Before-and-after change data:

>>

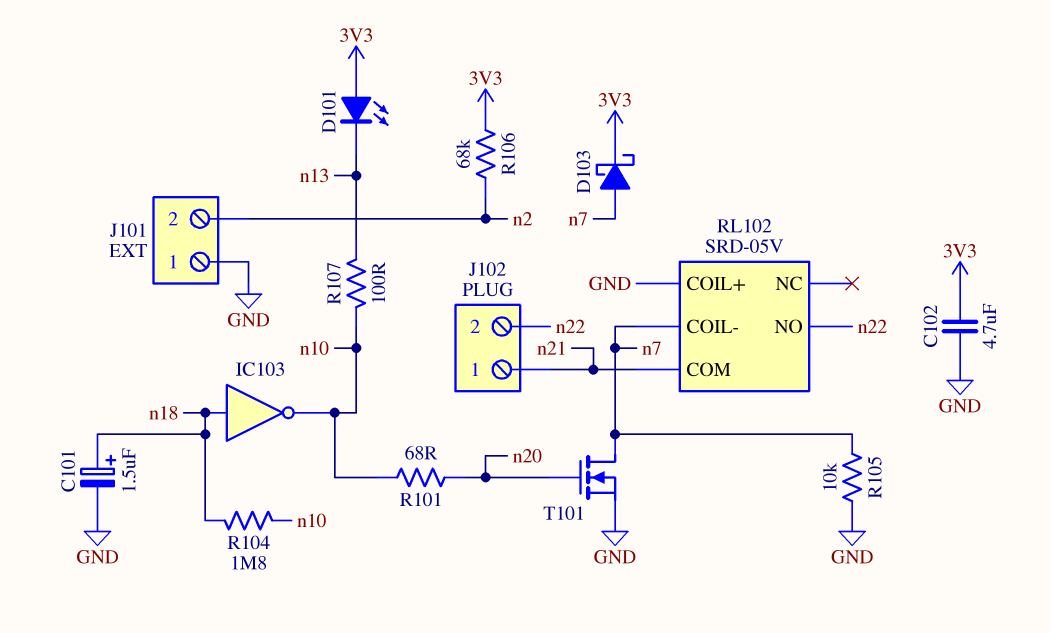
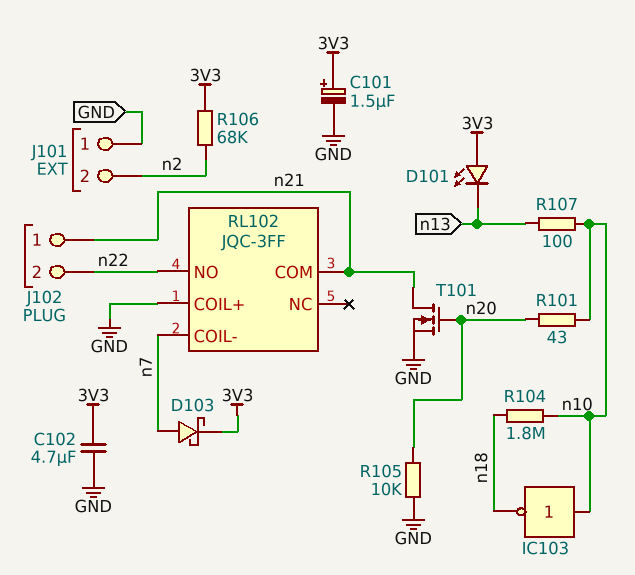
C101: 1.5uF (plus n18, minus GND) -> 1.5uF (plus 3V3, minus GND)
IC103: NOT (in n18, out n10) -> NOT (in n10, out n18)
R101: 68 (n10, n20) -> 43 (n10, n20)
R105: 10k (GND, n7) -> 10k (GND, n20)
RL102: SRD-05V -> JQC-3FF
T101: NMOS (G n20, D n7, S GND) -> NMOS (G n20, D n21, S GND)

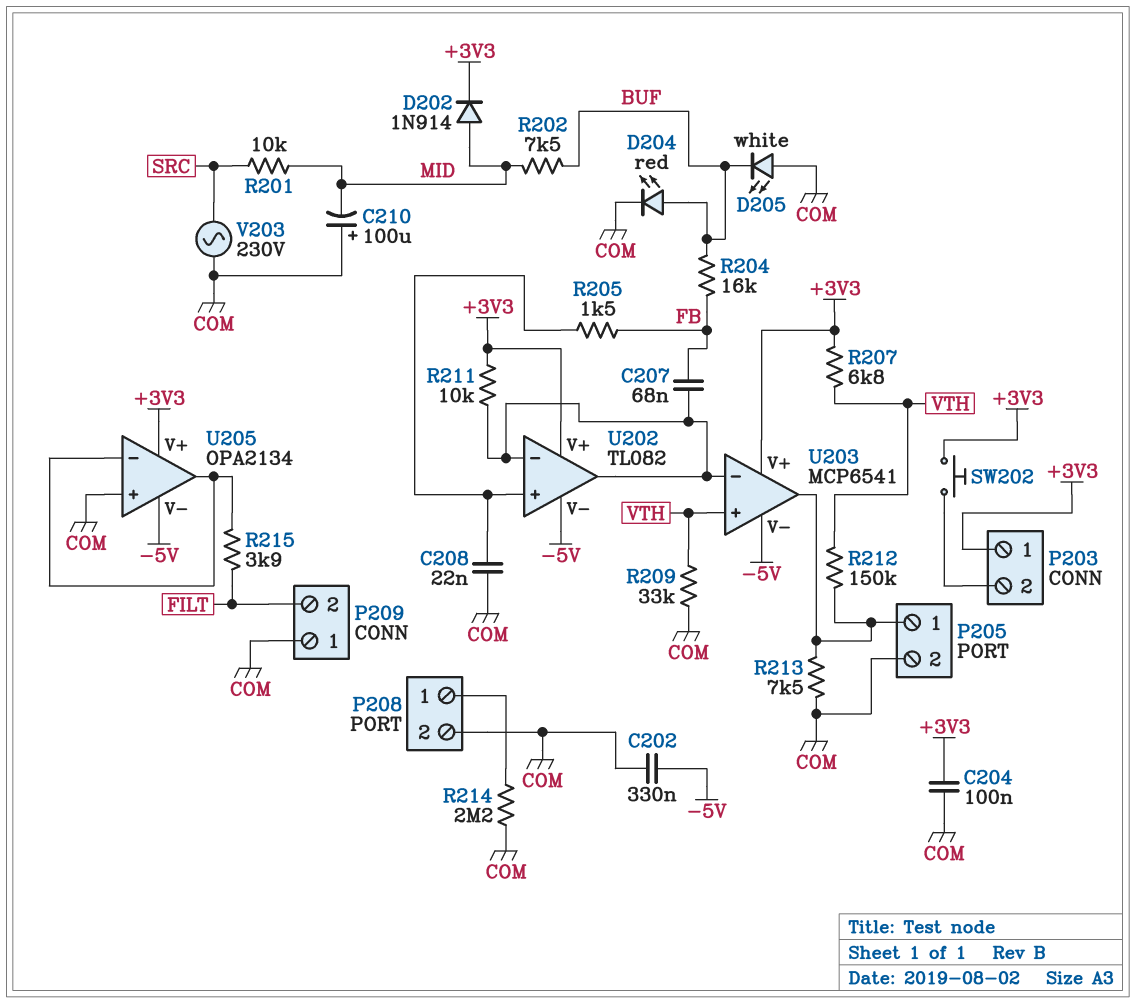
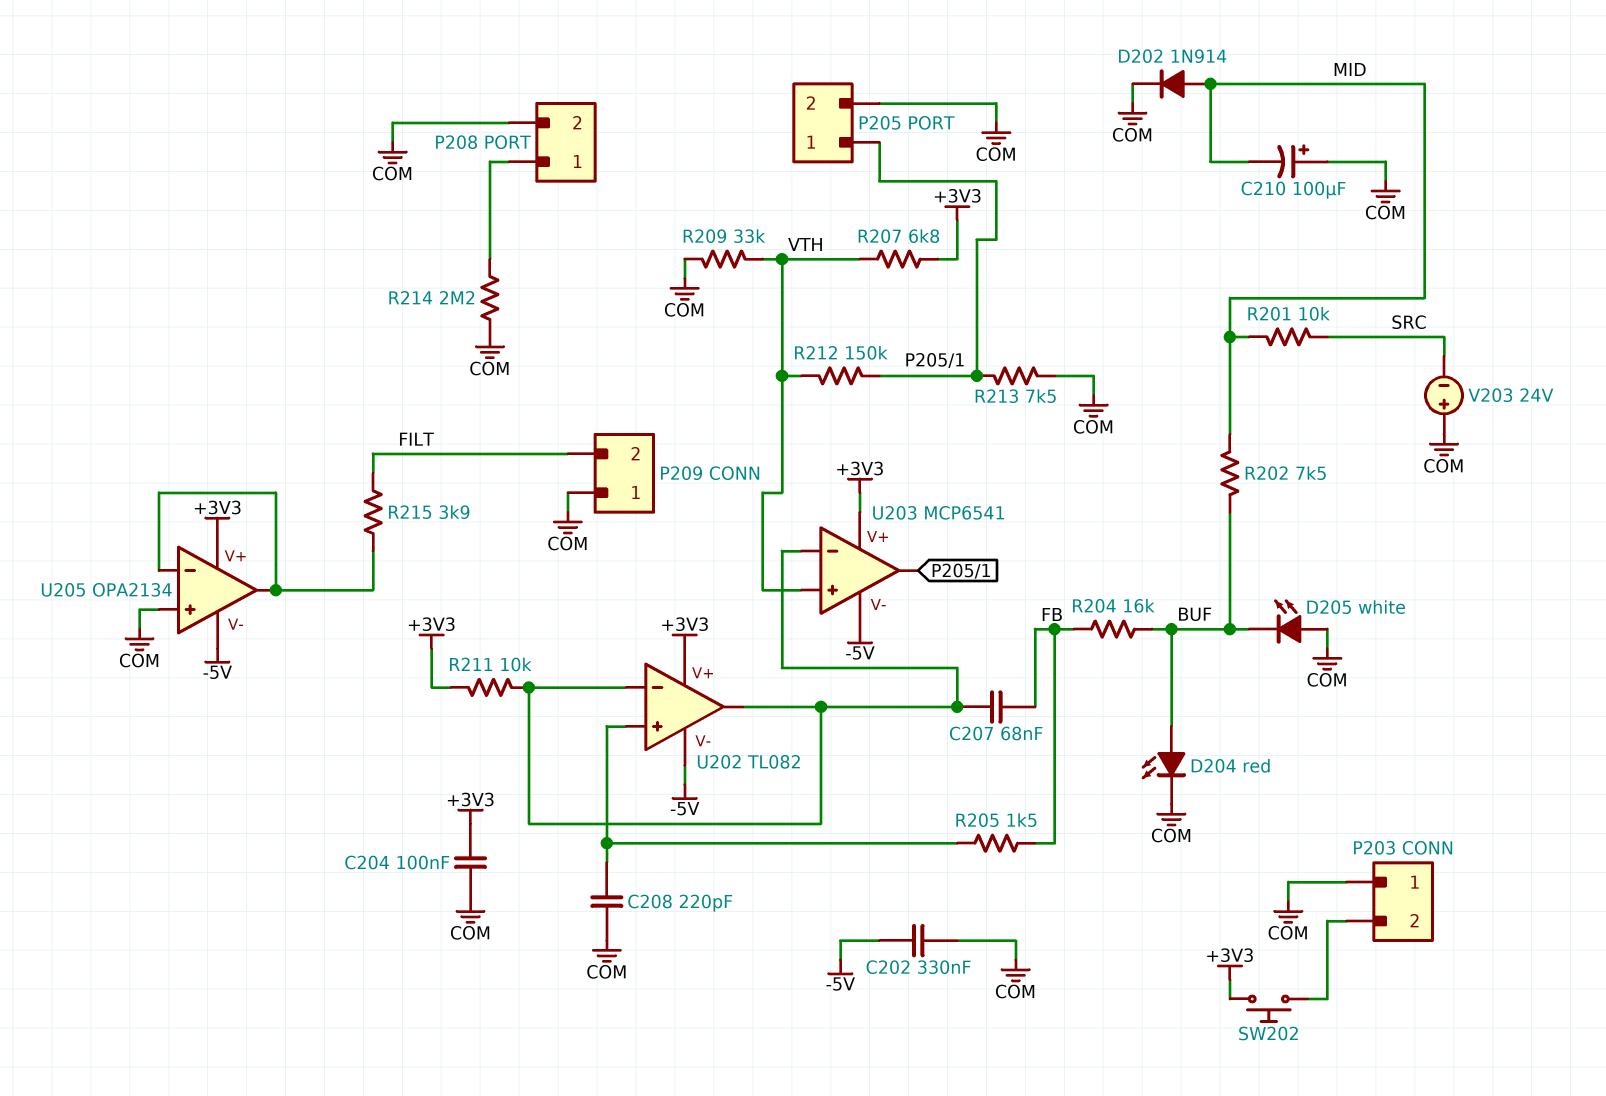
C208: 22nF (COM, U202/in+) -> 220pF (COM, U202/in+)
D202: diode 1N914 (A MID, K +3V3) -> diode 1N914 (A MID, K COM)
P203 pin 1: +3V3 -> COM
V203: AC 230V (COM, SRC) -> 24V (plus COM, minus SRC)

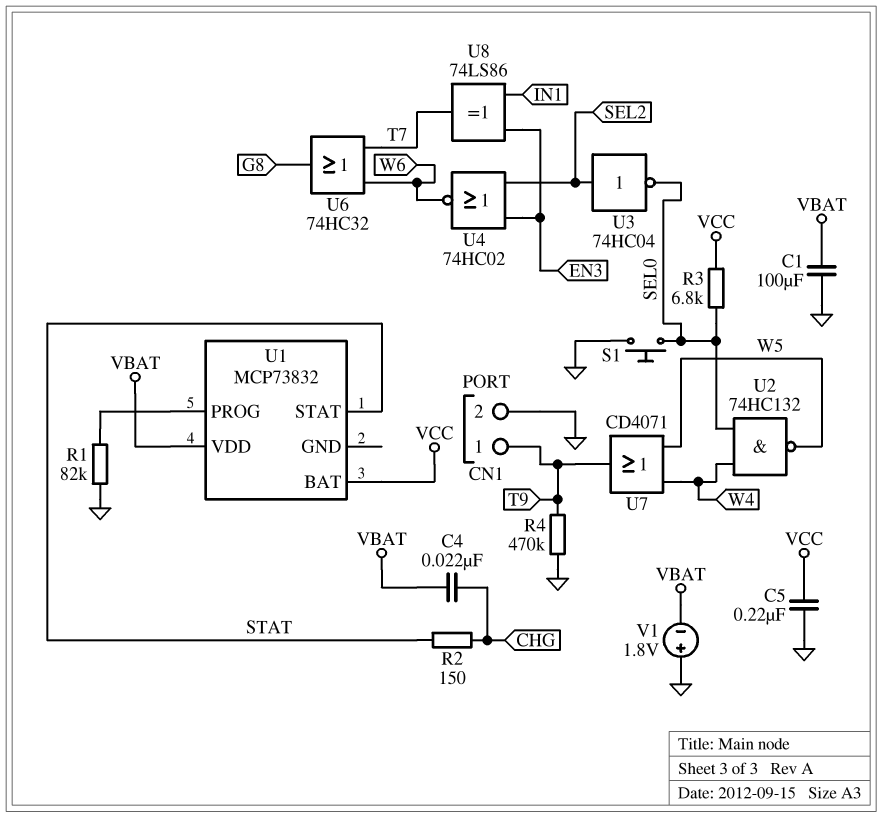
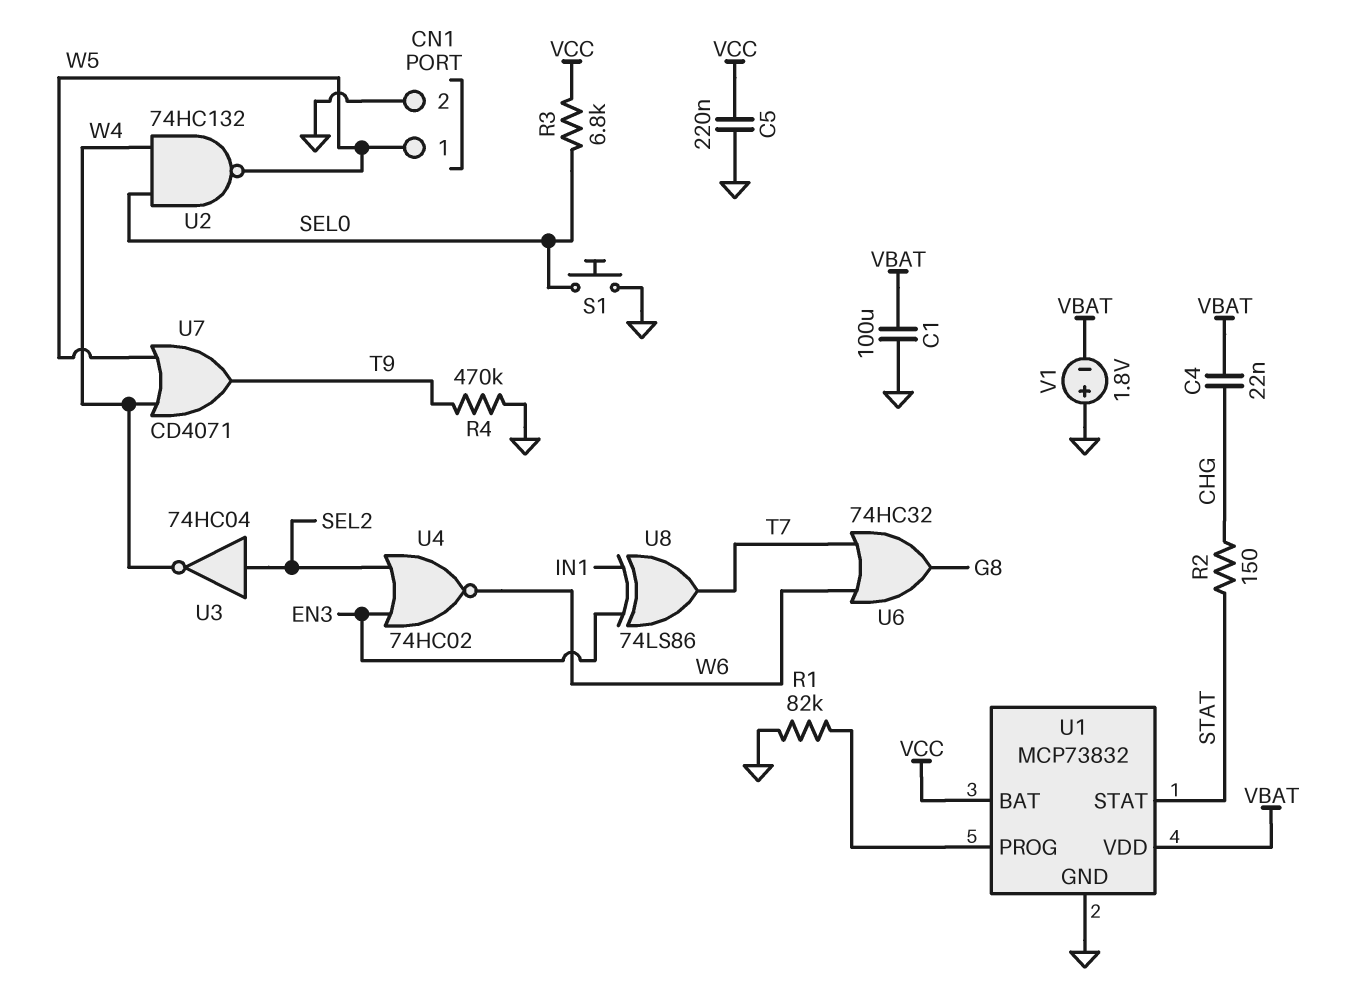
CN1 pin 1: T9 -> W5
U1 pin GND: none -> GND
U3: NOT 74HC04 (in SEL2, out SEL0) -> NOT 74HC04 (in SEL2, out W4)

<<

**Problem details**
What is the exact wording of the lines from the one bearing "D202: diode 1N914" through the final line of the records above? Write it out without the pictures.

**Exercise solution**
D202: diode 1N914 (A MID, K +3V3) -> diode 1N914 (A MID, K COM)
P203 pin 1: +3V3 -> COM
V203: AC 230V (COM, SRC) -> 24V (plus COM, minus SRC)

CN1 pin 1: T9 -> W5
U1 pin GND: none -> GND
U3: NOT 74HC04 (in SEL2, out SEL0) -> NOT 74HC04 (in SEL2, out W4)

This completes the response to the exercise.